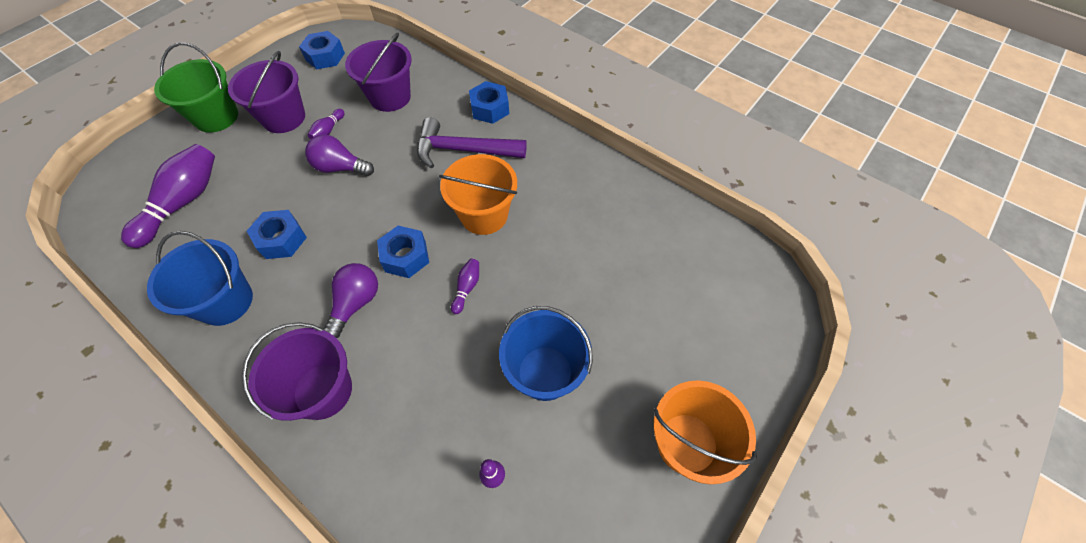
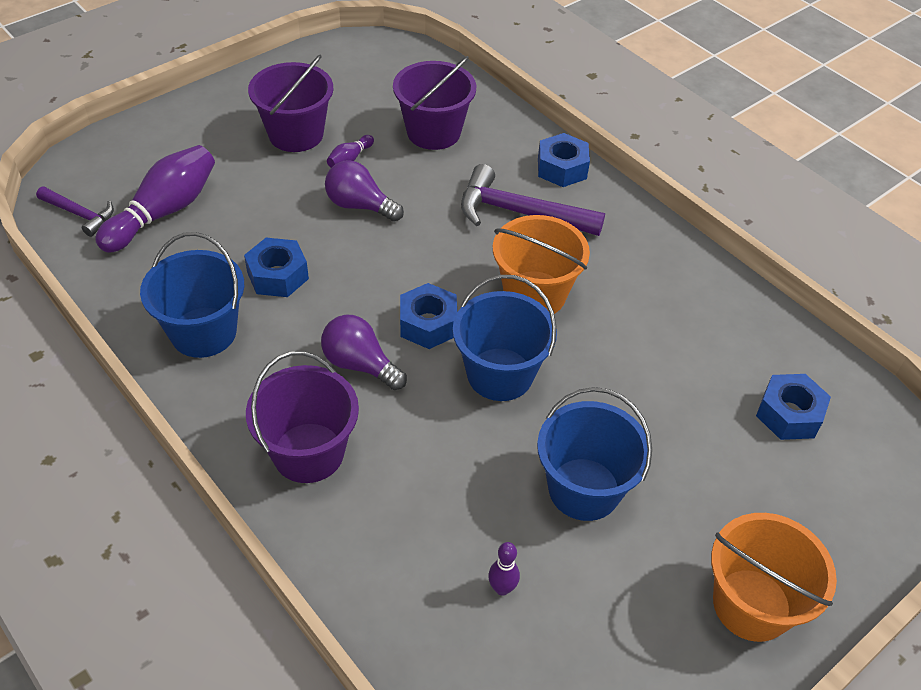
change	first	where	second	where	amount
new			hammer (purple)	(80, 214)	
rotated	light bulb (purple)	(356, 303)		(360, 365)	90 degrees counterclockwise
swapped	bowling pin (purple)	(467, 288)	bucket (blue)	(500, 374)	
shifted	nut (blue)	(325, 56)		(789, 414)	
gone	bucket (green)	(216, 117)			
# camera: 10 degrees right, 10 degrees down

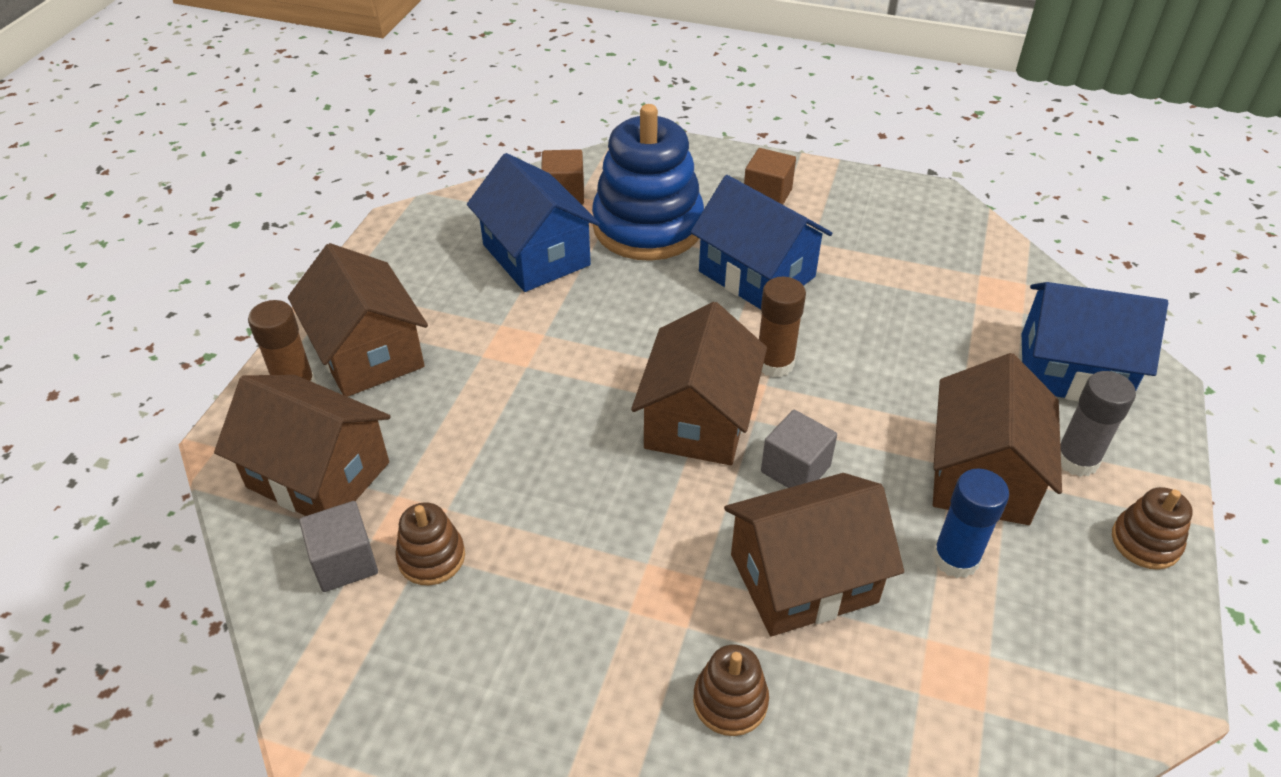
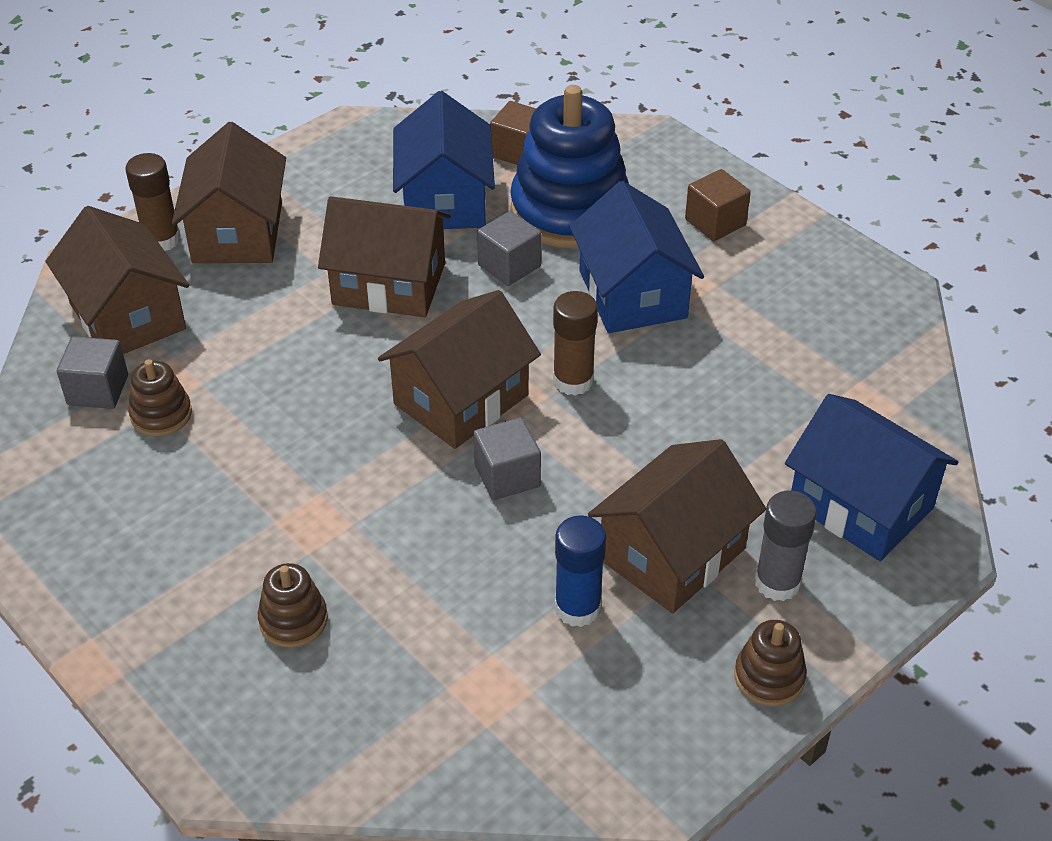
change	first	where	second	where	amount
shifted	house (brown)	(803, 578)		(389, 284)	
new			cube (grey)	(509, 266)	
# camera: 30 degrees right, 0 degrees up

- - - - - - -

**Task statement:**
Pictures stay out; the data above is to be returned exactly.

**Exercise answer:**
change	first	where	second	where	amount
new			hammer (purple)	(80, 214)	
rotated	light bulb (purple)	(356, 303)		(360, 365)	90 degrees counterclockwise
swapped	bowling pin (purple)	(467, 288)	bucket (blue)	(500, 374)	
shifted	nut (blue)	(325, 56)		(789, 414)	
gone	bucket (green)	(216, 117)			
# camera: 10 degrees right, 10 degrees down

change	first	where	second	where	amount
shifted	house (brown)	(803, 578)		(389, 284)	
new			cube (grey)	(509, 266)	
# camera: 30 degrees right, 0 degrees up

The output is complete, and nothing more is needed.